##### Supplied material
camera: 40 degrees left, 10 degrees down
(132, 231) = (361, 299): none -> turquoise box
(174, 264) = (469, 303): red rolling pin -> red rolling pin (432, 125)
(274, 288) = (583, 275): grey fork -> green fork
##########
##### Supplied material
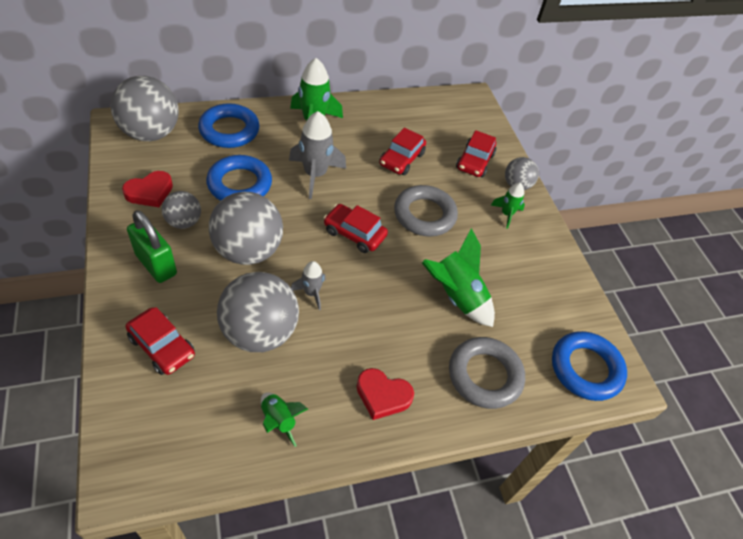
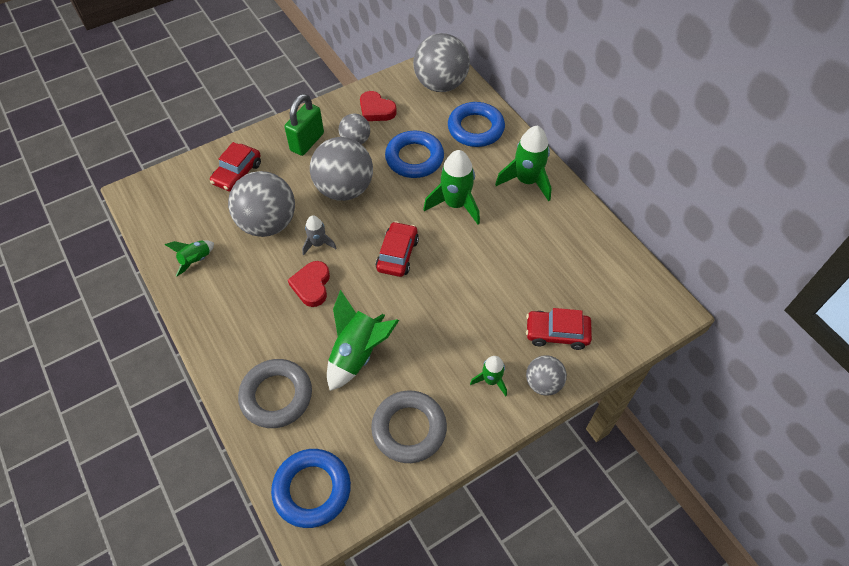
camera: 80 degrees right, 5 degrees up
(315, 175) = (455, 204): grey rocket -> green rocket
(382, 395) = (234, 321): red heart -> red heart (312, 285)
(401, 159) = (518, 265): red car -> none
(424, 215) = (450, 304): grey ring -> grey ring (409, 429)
##########
→ Action item: Referring to the material above, set down exactly the lines between the line with "(315, 175) = (455, 204): grey" and the line with "(424, 215) = (450, 304): grey", inclusive, and no other lines.

→ Exercise answer:
(315, 175) = (455, 204): grey rocket -> green rocket
(382, 395) = (234, 321): red heart -> red heart (312, 285)
(401, 159) = (518, 265): red car -> none
(424, 215) = (450, 304): grey ring -> grey ring (409, 429)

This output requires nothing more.